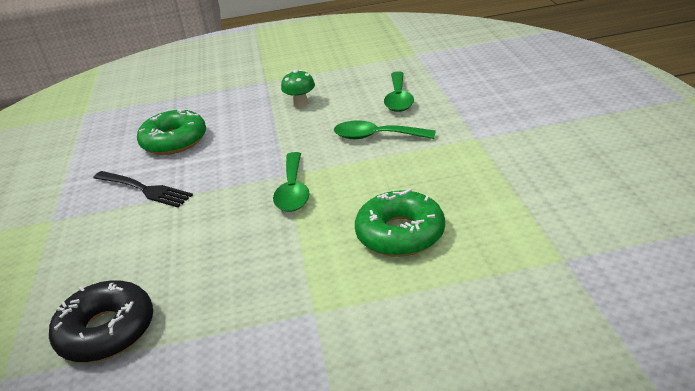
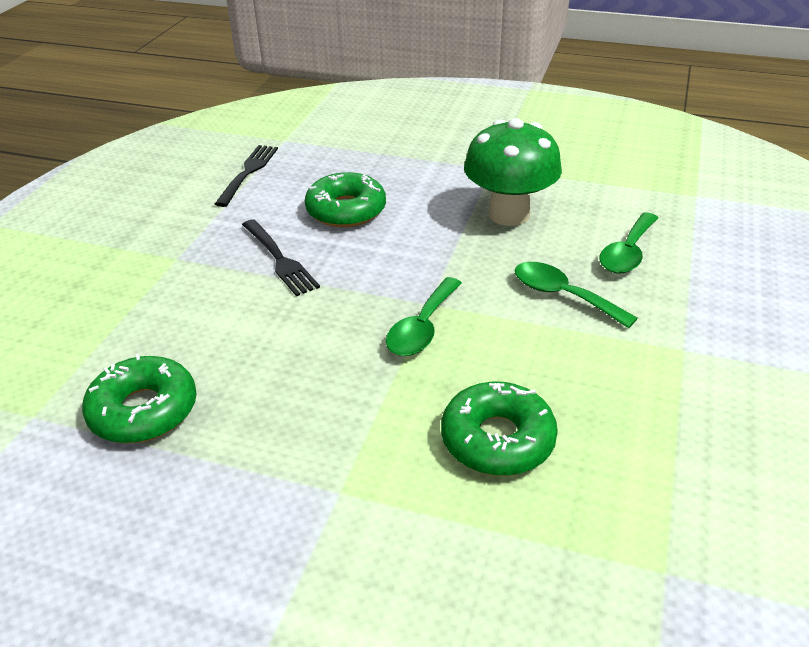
camera: 25 degrees right, 5 degrees up
(70, 144) = (248, 173): none -> black fork
(106, 331) = (144, 410): black donut -> green donut
(300, 104) = (509, 214): green mushroom -> green mushroom, size x2.17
----
#### Problem to work on
Every line above with the string "black" in it needs to be copied.

#### Response
(70, 144) = (248, 173): none -> black fork
(106, 331) = (144, 410): black donut -> green donut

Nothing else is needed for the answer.